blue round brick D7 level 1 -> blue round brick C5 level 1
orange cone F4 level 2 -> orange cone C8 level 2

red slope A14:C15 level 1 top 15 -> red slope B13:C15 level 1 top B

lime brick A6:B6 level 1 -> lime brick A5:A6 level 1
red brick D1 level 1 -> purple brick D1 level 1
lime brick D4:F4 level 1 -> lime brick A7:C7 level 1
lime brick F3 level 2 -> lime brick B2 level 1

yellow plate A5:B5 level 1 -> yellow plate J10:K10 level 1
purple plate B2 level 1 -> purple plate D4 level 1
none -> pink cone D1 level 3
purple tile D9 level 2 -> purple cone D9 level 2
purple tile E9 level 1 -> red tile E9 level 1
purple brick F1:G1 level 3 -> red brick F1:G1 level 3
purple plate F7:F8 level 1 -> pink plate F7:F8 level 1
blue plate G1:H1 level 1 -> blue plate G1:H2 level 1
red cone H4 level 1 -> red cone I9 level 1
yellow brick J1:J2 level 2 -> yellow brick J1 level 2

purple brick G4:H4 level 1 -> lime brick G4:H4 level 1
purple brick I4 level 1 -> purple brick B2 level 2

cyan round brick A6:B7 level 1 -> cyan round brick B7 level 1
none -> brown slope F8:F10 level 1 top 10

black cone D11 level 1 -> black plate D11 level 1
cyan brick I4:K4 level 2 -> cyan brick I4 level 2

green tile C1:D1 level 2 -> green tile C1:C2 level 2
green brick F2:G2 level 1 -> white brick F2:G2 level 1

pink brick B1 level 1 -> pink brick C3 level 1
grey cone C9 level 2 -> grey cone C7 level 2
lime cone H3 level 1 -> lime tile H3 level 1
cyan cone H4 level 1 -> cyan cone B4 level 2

****

Copy out each record word for word.

blue round brick D7 level 1 -> blue round brick C5 level 1
orange cone F4 level 2 -> orange cone C8 level 2

red slope A14:C15 level 1 top 15 -> red slope B13:C15 level 1 top B

lime brick A6:B6 level 1 -> lime brick A5:A6 level 1
red brick D1 level 1 -> purple brick D1 level 1
lime brick D4:F4 level 1 -> lime brick A7:C7 level 1
lime brick F3 level 2 -> lime brick B2 level 1

yellow plate A5:B5 level 1 -> yellow plate J10:K10 level 1
purple plate B2 level 1 -> purple plate D4 level 1
none -> pink cone D1 level 3
purple tile D9 level 2 -> purple cone D9 level 2
purple tile E9 level 1 -> red tile E9 level 1
purple brick F1:G1 level 3 -> red brick F1:G1 level 3
purple plate F7:F8 level 1 -> pink plate F7:F8 level 1
blue plate G1:H1 level 1 -> blue plate G1:H2 level 1
red cone H4 level 1 -> red cone I9 level 1
yellow brick J1:J2 level 2 -> yellow brick J1 level 2

purple brick G4:H4 level 1 -> lime brick G4:H4 level 1
purple brick I4 level 1 -> purple brick B2 level 2

cyan round brick A6:B7 level 1 -> cyan round brick B7 level 1
none -> brown slope F8:F10 level 1 top 10

black cone D11 level 1 -> black plate D11 level 1
cyan brick I4:K4 level 2 -> cyan brick I4 level 2

green tile C1:D1 level 2 -> green tile C1:C2 level 2
green brick F2:G2 level 1 -> white brick F2:G2 level 1

pink brick B1 level 1 -> pink brick C3 level 1
grey cone C9 level 2 -> grey cone C7 level 2
lime cone H3 level 1 -> lime tile H3 level 1
cyan cone H4 level 1 -> cyan cone B4 level 2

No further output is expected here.